- Work to be completed -
Work through the entries below and show every line in which "white" is found.

Material supplied below:

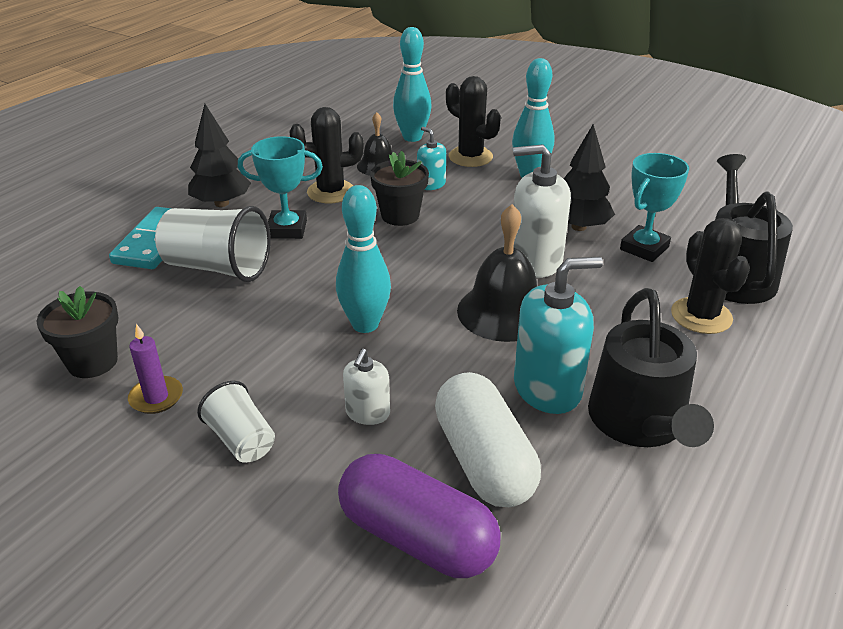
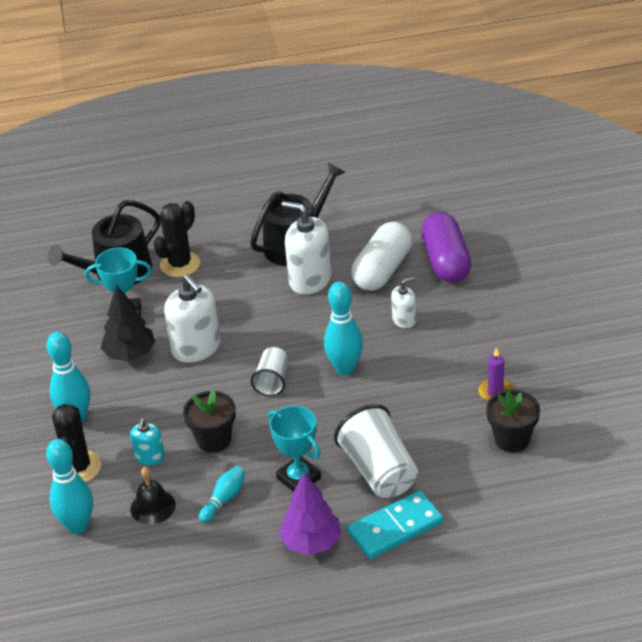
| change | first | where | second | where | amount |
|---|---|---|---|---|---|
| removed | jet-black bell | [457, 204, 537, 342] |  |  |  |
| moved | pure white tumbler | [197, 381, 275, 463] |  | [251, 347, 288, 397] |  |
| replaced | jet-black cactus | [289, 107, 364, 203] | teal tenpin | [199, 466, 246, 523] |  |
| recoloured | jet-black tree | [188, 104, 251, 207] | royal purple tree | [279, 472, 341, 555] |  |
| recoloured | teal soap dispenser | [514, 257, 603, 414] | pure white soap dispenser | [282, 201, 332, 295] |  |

End of Material supplied.

- Completed exercise -
| moved | pure white tumbler | [197, 381, 275, 463] |  | [251, 347, 288, 397] |  |
| recoloured | teal soap dispenser | [514, 257, 603, 414] | pure white soap dispenser | [282, 201, 332, 295] |  |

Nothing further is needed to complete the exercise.